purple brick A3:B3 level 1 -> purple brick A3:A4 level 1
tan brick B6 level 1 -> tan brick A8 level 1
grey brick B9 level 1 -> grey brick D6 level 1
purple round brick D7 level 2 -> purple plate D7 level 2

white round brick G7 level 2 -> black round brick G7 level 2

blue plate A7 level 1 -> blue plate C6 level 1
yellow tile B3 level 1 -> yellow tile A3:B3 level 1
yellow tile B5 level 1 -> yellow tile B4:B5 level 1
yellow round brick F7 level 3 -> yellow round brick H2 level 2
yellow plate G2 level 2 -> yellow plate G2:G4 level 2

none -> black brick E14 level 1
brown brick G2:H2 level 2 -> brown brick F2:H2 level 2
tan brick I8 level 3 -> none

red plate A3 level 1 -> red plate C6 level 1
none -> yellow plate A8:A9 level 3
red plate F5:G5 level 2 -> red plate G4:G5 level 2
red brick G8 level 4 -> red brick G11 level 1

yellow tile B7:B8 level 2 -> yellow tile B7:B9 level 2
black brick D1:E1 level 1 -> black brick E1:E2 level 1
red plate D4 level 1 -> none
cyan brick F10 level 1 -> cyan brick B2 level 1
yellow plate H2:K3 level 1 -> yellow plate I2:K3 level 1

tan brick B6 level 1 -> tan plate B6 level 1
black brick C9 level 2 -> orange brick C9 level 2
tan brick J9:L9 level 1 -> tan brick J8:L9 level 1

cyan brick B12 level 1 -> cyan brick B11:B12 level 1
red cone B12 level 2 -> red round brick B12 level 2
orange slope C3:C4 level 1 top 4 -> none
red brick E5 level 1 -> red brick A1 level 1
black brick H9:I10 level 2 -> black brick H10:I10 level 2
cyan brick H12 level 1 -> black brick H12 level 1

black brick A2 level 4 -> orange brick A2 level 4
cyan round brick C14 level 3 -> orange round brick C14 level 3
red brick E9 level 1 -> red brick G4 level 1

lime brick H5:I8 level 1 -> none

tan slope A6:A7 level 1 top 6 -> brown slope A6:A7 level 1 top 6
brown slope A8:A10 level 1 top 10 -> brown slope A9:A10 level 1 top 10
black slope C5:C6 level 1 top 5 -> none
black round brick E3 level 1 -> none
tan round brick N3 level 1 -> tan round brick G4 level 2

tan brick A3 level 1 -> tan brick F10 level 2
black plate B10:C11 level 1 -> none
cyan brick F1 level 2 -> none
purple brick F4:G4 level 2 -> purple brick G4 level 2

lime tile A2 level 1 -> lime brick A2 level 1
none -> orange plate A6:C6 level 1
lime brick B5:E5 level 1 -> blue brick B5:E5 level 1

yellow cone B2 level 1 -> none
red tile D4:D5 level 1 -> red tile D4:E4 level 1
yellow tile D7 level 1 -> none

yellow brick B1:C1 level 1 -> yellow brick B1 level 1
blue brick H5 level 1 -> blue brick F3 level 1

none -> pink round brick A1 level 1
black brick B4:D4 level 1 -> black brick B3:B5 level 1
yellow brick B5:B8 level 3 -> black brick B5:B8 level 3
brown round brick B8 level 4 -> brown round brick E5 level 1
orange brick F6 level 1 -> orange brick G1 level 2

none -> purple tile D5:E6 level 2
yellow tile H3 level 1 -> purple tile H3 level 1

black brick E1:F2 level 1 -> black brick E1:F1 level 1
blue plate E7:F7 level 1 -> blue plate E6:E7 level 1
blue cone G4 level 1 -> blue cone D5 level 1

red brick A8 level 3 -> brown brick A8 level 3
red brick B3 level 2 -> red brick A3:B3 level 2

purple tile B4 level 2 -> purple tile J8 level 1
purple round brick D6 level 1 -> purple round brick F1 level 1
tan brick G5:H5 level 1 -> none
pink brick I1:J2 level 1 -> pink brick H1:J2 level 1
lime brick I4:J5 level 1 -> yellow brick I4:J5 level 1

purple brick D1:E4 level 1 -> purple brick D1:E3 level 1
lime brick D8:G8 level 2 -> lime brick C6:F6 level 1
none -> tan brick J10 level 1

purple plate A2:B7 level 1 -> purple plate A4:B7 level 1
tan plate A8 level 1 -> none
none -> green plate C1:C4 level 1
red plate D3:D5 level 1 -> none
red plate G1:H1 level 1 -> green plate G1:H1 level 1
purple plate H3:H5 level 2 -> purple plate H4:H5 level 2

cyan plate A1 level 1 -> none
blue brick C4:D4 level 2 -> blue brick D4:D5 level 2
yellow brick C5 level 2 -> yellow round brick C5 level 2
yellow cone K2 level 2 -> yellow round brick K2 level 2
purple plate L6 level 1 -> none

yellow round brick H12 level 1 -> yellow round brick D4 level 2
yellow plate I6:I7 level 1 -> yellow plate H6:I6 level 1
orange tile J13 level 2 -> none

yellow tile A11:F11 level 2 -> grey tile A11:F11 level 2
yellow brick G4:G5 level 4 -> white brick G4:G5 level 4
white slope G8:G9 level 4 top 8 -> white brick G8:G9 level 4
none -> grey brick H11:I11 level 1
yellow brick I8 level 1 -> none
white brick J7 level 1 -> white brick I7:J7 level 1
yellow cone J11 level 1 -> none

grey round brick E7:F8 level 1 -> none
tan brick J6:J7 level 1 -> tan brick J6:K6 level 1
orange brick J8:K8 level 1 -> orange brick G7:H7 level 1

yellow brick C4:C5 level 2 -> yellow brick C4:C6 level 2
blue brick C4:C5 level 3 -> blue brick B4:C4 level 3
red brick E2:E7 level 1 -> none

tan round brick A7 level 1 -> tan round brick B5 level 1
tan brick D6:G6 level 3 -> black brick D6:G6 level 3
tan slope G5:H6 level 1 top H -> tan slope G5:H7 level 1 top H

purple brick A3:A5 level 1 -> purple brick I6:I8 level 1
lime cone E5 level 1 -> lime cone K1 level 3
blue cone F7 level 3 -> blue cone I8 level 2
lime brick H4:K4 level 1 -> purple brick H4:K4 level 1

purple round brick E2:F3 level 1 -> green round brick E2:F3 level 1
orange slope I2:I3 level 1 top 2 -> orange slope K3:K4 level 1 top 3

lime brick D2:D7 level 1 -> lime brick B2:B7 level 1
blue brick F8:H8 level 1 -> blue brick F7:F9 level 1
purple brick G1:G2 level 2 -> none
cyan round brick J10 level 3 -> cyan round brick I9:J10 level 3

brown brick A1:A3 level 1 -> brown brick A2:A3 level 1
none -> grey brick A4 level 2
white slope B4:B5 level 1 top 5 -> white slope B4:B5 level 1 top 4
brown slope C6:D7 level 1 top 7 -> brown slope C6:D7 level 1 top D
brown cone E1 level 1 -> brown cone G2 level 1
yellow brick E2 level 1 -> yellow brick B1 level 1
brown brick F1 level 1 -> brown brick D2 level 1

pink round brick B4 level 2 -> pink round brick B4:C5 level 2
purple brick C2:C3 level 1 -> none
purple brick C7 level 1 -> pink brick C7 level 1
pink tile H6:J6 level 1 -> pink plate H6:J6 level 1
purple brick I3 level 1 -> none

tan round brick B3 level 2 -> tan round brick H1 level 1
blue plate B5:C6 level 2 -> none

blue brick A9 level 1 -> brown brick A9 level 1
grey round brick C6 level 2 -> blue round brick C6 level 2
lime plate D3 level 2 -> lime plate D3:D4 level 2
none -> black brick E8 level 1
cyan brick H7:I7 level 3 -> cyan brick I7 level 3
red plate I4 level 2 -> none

Task details >> All of the records above should be transcribed exactly.

Answer for the task >>
purple brick A3:B3 level 1 -> purple brick A3:A4 level 1
tan brick B6 level 1 -> tan brick A8 level 1
grey brick B9 level 1 -> grey brick D6 level 1
purple round brick D7 level 2 -> purple plate D7 level 2

white round brick G7 level 2 -> black round brick G7 level 2

blue plate A7 level 1 -> blue plate C6 level 1
yellow tile B3 level 1 -> yellow tile A3:B3 level 1
yellow tile B5 level 1 -> yellow tile B4:B5 level 1
yellow round brick F7 level 3 -> yellow round brick H2 level 2
yellow plate G2 level 2 -> yellow plate G2:G4 level 2

none -> black brick E14 level 1
brown brick G2:H2 level 2 -> brown brick F2:H2 level 2
tan brick I8 level 3 -> none

red plate A3 level 1 -> red plate C6 level 1
none -> yellow plate A8:A9 level 3
red plate F5:G5 level 2 -> red plate G4:G5 level 2
red brick G8 level 4 -> red brick G11 level 1

yellow tile B7:B8 level 2 -> yellow tile B7:B9 level 2
black brick D1:E1 level 1 -> black brick E1:E2 level 1
red plate D4 level 1 -> none
cyan brick F10 level 1 -> cyan brick B2 level 1
yellow plate H2:K3 level 1 -> yellow plate I2:K3 level 1

tan brick B6 level 1 -> tan plate B6 level 1
black brick C9 level 2 -> orange brick C9 level 2
tan brick J9:L9 level 1 -> tan brick J8:L9 level 1

cyan brick B12 level 1 -> cyan brick B11:B12 level 1
red cone B12 level 2 -> red round brick B12 level 2
orange slope C3:C4 level 1 top 4 -> none
red brick E5 level 1 -> red brick A1 level 1
black brick H9:I10 level 2 -> black brick H10:I10 level 2
cyan brick H12 level 1 -> black brick H12 level 1

black brick A2 level 4 -> orange brick A2 level 4
cyan round brick C14 level 3 -> orange round brick C14 level 3
red brick E9 level 1 -> red brick G4 level 1

lime brick H5:I8 level 1 -> none

tan slope A6:A7 level 1 top 6 -> brown slope A6:A7 level 1 top 6
brown slope A8:A10 level 1 top 10 -> brown slope A9:A10 level 1 top 10
black slope C5:C6 level 1 top 5 -> none
black round brick E3 level 1 -> none
tan round brick N3 level 1 -> tan round brick G4 level 2

tan brick A3 level 1 -> tan brick F10 level 2
black plate B10:C11 level 1 -> none
cyan brick F1 level 2 -> none
purple brick F4:G4 level 2 -> purple brick G4 level 2

lime tile A2 level 1 -> lime brick A2 level 1
none -> orange plate A6:C6 level 1
lime brick B5:E5 level 1 -> blue brick B5:E5 level 1

yellow cone B2 level 1 -> none
red tile D4:D5 level 1 -> red tile D4:E4 level 1
yellow tile D7 level 1 -> none

yellow brick B1:C1 level 1 -> yellow brick B1 level 1
blue brick H5 level 1 -> blue brick F3 level 1

none -> pink round brick A1 level 1
black brick B4:D4 level 1 -> black brick B3:B5 level 1
yellow brick B5:B8 level 3 -> black brick B5:B8 level 3
brown round brick B8 level 4 -> brown round brick E5 level 1
orange brick F6 level 1 -> orange brick G1 level 2

none -> purple tile D5:E6 level 2
yellow tile H3 level 1 -> purple tile H3 level 1

black brick E1:F2 level 1 -> black brick E1:F1 level 1
blue plate E7:F7 level 1 -> blue plate E6:E7 level 1
blue cone G4 level 1 -> blue cone D5 level 1

red brick A8 level 3 -> brown brick A8 level 3
red brick B3 level 2 -> red brick A3:B3 level 2

purple tile B4 level 2 -> purple tile J8 level 1
purple round brick D6 level 1 -> purple round brick F1 level 1
tan brick G5:H5 level 1 -> none
pink brick I1:J2 level 1 -> pink brick H1:J2 level 1
lime brick I4:J5 level 1 -> yellow brick I4:J5 level 1

purple brick D1:E4 level 1 -> purple brick D1:E3 level 1
lime brick D8:G8 level 2 -> lime brick C6:F6 level 1
none -> tan brick J10 level 1

purple plate A2:B7 level 1 -> purple plate A4:B7 level 1
tan plate A8 level 1 -> none
none -> green plate C1:C4 level 1
red plate D3:D5 level 1 -> none
red plate G1:H1 level 1 -> green plate G1:H1 level 1
purple plate H3:H5 level 2 -> purple plate H4:H5 level 2

cyan plate A1 level 1 -> none
blue brick C4:D4 level 2 -> blue brick D4:D5 level 2
yellow brick C5 level 2 -> yellow round brick C5 level 2
yellow cone K2 level 2 -> yellow round brick K2 level 2
purple plate L6 level 1 -> none

yellow round brick H12 level 1 -> yellow round brick D4 level 2
yellow plate I6:I7 level 1 -> yellow plate H6:I6 level 1
orange tile J13 level 2 -> none

yellow tile A11:F11 level 2 -> grey tile A11:F11 level 2
yellow brick G4:G5 level 4 -> white brick G4:G5 level 4
white slope G8:G9 level 4 top 8 -> white brick G8:G9 level 4
none -> grey brick H11:I11 level 1
yellow brick I8 level 1 -> none
white brick J7 level 1 -> white brick I7:J7 level 1
yellow cone J11 level 1 -> none

grey round brick E7:F8 level 1 -> none
tan brick J6:J7 level 1 -> tan brick J6:K6 level 1
orange brick J8:K8 level 1 -> orange brick G7:H7 level 1

yellow brick C4:C5 level 2 -> yellow brick C4:C6 level 2
blue brick C4:C5 level 3 -> blue brick B4:C4 level 3
red brick E2:E7 level 1 -> none

tan round brick A7 level 1 -> tan round brick B5 level 1
tan brick D6:G6 level 3 -> black brick D6:G6 level 3
tan slope G5:H6 level 1 top H -> tan slope G5:H7 level 1 top H

purple brick A3:A5 level 1 -> purple brick I6:I8 level 1
lime cone E5 level 1 -> lime cone K1 level 3
blue cone F7 level 3 -> blue cone I8 level 2
lime brick H4:K4 level 1 -> purple brick H4:K4 level 1

purple round brick E2:F3 level 1 -> green round brick E2:F3 level 1
orange slope I2:I3 level 1 top 2 -> orange slope K3:K4 level 1 top 3

lime brick D2:D7 level 1 -> lime brick B2:B7 level 1
blue brick F8:H8 level 1 -> blue brick F7:F9 level 1
purple brick G1:G2 level 2 -> none
cyan round brick J10 level 3 -> cyan round brick I9:J10 level 3

brown brick A1:A3 level 1 -> brown brick A2:A3 level 1
none -> grey brick A4 level 2
white slope B4:B5 level 1 top 5 -> white slope B4:B5 level 1 top 4
brown slope C6:D7 level 1 top 7 -> brown slope C6:D7 level 1 top D
brown cone E1 level 1 -> brown cone G2 level 1
yellow brick E2 level 1 -> yellow brick B1 level 1
brown brick F1 level 1 -> brown brick D2 level 1

pink round brick B4 level 2 -> pink round brick B4:C5 level 2
purple brick C2:C3 level 1 -> none
purple brick C7 level 1 -> pink brick C7 level 1
pink tile H6:J6 level 1 -> pink plate H6:J6 level 1
purple brick I3 level 1 -> none

tan round brick B3 level 2 -> tan round brick H1 level 1
blue plate B5:C6 level 2 -> none

blue brick A9 level 1 -> brown brick A9 level 1
grey round brick C6 level 2 -> blue round brick C6 level 2
lime plate D3 level 2 -> lime plate D3:D4 level 2
none -> black brick E8 level 1
cyan brick H7:I7 level 3 -> cyan brick I7 level 3
red plate I4 level 2 -> none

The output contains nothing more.